- **Required work**
Only the lines containing "MOSI" belong in the answer; find them in the material below.

- **Provided material**
____________
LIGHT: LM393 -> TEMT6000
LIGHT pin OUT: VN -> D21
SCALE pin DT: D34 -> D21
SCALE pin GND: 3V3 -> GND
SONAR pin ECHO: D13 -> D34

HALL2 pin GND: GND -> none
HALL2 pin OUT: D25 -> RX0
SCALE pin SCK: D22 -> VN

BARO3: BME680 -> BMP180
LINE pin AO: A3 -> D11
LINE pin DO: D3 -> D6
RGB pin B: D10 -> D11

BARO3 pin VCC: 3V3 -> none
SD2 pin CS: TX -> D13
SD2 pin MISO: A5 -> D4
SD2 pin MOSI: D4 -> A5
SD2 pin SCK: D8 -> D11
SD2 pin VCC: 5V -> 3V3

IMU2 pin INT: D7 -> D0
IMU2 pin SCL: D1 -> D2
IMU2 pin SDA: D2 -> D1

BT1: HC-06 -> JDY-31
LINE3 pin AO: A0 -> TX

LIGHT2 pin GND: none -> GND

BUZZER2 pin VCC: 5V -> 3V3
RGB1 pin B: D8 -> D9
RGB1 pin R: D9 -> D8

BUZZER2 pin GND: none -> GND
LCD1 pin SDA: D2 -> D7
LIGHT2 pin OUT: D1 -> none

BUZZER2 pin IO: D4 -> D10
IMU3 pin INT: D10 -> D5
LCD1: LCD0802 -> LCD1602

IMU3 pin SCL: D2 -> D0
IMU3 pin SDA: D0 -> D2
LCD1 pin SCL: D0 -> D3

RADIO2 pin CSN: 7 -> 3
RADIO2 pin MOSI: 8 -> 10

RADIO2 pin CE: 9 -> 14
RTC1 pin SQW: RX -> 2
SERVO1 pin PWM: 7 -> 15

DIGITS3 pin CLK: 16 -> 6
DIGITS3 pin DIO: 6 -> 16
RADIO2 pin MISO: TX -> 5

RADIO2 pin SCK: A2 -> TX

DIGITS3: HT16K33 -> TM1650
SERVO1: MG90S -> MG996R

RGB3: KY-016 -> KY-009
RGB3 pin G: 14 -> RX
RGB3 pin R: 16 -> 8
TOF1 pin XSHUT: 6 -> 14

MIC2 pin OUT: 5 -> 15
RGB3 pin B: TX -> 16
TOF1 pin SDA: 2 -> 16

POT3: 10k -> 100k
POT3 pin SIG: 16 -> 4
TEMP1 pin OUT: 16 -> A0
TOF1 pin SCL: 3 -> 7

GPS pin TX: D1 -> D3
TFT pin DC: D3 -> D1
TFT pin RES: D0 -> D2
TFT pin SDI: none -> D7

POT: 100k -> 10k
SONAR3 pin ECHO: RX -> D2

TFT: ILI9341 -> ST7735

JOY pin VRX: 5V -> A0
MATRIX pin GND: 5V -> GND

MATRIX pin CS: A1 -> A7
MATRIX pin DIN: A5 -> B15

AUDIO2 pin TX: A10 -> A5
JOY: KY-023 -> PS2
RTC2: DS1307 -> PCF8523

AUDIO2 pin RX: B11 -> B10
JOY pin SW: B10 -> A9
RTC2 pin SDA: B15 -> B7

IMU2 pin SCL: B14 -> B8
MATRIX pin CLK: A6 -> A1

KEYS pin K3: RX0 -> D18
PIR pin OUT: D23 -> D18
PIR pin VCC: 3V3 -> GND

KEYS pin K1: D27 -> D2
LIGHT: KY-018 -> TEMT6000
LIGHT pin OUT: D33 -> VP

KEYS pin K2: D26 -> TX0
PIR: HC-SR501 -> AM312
____________
- **Response to this task**
SD2 pin MOSI: D4 -> A5
RADIO2 pin MOSI: 8 -> 10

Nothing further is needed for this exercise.